- Work to complete -
Count the lines in the entries that contain the word "origin". Give only the number.

Collected data entries:
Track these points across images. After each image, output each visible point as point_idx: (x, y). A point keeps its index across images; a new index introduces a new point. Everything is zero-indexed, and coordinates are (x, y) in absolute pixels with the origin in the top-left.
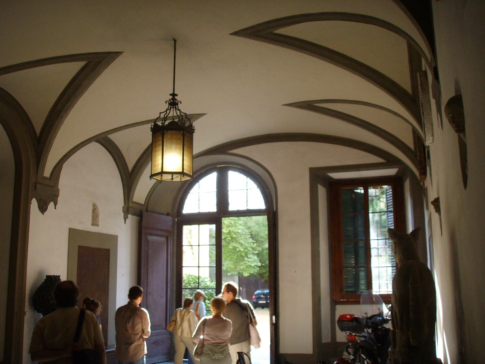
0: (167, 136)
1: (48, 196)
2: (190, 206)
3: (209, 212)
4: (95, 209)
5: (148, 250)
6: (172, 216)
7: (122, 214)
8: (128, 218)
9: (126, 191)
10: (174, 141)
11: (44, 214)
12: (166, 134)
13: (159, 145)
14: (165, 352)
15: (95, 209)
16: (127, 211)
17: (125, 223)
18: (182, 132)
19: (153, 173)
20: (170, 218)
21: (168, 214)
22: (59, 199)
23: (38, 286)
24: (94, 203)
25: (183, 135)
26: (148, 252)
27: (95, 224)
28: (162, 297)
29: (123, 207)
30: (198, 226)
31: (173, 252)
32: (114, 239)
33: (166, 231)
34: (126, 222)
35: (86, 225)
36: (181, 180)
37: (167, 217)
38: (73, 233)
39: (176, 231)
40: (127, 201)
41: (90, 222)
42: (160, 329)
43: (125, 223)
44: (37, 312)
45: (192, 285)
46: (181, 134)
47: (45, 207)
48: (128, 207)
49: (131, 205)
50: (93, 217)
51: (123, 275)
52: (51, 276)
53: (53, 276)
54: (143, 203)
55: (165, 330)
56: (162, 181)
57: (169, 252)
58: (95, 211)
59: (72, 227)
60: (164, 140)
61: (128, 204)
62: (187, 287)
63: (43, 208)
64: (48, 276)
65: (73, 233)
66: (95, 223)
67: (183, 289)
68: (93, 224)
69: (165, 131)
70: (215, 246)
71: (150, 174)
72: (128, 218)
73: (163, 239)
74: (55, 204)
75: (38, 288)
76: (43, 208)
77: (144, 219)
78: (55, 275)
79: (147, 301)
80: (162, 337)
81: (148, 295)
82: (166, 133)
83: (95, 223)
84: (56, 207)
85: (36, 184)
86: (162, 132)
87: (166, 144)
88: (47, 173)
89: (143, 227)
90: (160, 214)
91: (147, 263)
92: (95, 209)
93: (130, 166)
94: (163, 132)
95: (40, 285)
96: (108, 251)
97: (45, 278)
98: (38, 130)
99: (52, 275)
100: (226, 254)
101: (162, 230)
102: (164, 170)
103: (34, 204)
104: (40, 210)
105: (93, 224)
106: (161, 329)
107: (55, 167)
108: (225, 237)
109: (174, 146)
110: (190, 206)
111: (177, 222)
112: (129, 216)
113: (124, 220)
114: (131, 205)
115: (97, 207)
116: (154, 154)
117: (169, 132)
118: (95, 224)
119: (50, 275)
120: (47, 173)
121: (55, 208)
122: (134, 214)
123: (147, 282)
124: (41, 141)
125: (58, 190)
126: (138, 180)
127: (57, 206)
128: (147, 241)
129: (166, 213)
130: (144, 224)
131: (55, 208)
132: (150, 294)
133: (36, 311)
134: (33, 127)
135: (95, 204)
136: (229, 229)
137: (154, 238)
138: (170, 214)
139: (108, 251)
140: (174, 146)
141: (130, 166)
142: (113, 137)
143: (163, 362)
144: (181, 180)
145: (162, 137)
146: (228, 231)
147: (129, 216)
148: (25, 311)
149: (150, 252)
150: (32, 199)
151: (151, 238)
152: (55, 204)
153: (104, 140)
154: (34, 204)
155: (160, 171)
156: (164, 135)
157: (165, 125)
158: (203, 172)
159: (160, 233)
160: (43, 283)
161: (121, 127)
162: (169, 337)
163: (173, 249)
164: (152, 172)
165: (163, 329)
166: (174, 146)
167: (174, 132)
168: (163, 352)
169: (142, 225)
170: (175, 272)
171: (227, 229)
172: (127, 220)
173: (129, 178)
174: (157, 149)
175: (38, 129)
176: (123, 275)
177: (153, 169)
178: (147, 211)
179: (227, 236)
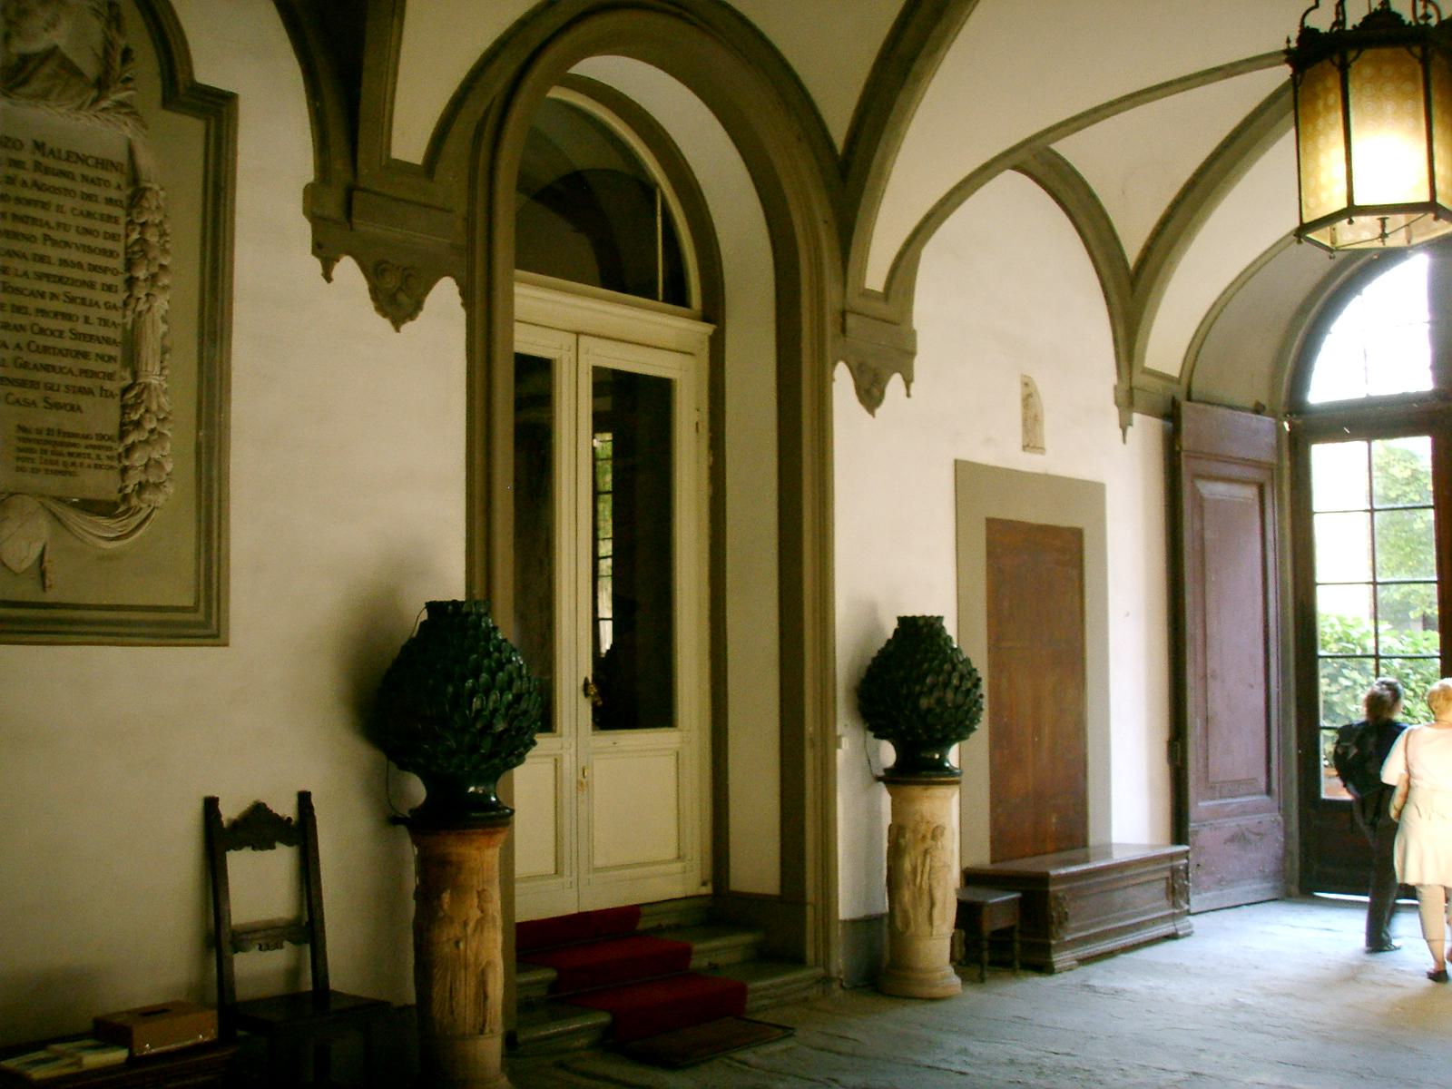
0: (1361, 71)
1: (884, 360)
2: (1330, 383)
3: (1403, 393)
4: (1029, 399)
5: (1203, 529)
6: (1274, 414)
7: (1115, 410)
8: (1131, 425)
9: (1121, 333)
10: (1389, 88)
11: (874, 416)
12: (1353, 65)
13: (1328, 108)
14: (1267, 870)
15: (1029, 399)
16: (1128, 400)
17: (1124, 441)
18: (1417, 50)
19: (1306, 220)
20: (1266, 422)
21: (1258, 409)
22: (919, 364)
23: (874, 654)
24: (1025, 376)
25: (1425, 62)
26: (1202, 538)
27: (1031, 445)
28: (1252, 686)
29: (1116, 388)
30: (1364, 444)
31: (1282, 535)
32: (1092, 493)
33: (1257, 464)
34: (1128, 438)
35: (1005, 453)
36: (1409, 242)
37: (1259, 417)
38: (967, 477)
39: (1287, 463)
40: (1124, 364)
41: (1017, 439)
42: (1248, 794)
43: (1124, 441)
44: (875, 737)
45: (1330, 646)
46: (1414, 56)
47: (875, 392)
48: (1131, 388)
49: (1139, 379)
50: (1025, 421)
51: (1128, 615)
52: (914, 618)
53: (920, 618)
54: (1175, 373)
55: (1265, 797)
56: (1337, 250)
57: (1270, 536)
58: (1031, 400)
59: (963, 456)
60: (1350, 86)
61: (1130, 379)
62: (1352, 654)
63: (870, 396)
64: (905, 617)
65: (967, 477)
66: (1032, 443)
67: (1438, 654)
68: (1025, 444)
69: (1352, 55)
70: (1431, 512)
71: (1297, 224)
72: (1131, 425)
73: (1250, 493)
74: (908, 381)
75: (874, 660)
76: (870, 396)
77: (1186, 426)
78: (928, 614)
79: (1206, 701)
80: (1257, 821)
81: (1209, 680)
82: (1355, 59)
83: (1032, 443)
84: (912, 392)
85: (843, 314)
86: (1336, 59)
87: (1360, 99)
88: (875, 278)
89: (1182, 454)
90: (1231, 407)
91: (1202, 580)
92: (1030, 395)
93: (1132, 253)
94: (1343, 57)
95: (879, 648)
96: (1078, 534)
97: (894, 625)
98: (839, 131)
99: (918, 614)
100: (1403, 549)
101: (1245, 462)
102: (1358, 202)
103: (842, 382)
104: (862, 400)
105: (1028, 446)
106: (1254, 794)
107: (900, 256)
108: (1400, 492)
109: (1389, 108)
110: (1330, 383)
111: (1290, 433)
112: (1137, 417)
113: (1120, 432)
114: (1139, 379)
115: (1036, 390)
116: (1304, 149)
117: (1368, 54)
118: (1031, 445)
119: (909, 614)
120: (875, 278)
121: (908, 395)
122: (1149, 412)
123: (1205, 635)
124: (850, 173)
125: (913, 334)
126: (1161, 292)
127: (913, 386)
128: (1200, 501)
129: (1251, 404)
130: (1186, 442)
131: (908, 395)
132: (1214, 677)
133: (871, 735)
134: (819, 120)
135: (1030, 377)
136: (1414, 467)
137: (1220, 489)
138: (1264, 407)
139: (1078, 534)
140: (1389, 107)
141: (1132, 253)
142: (1068, 148)
143: (1261, 902)
144: (1409, 242)
145: (1338, 75)
146: (1407, 473)
147: (1137, 417)
148: (838, 733)
149: (1209, 535)
150: (834, 364)
151: (1214, 490)
152: (908, 381)
153: (1040, 162)
154: (842, 382)
155: (1341, 204)
156: (1349, 66)
157: (1349, 27)
158: (1376, 257)
159: (1235, 471)
160: (889, 642)
161: (1111, 104)
162: (1280, 818)
163: (1281, 528)
164: (1304, 216)
165: (1261, 793)
166: (1389, 107)
167: (1386, 52)
168: (1261, 868)
169: (1181, 447)
170: (1290, 599)
171: (1406, 467)
172: (1130, 429)
173: (1129, 288)
174: (1321, 123)
175: (838, 126)
176: (1128, 615)
177: (1309, 201)
178: (1189, 399)
179: (1407, 489)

- Written response -
1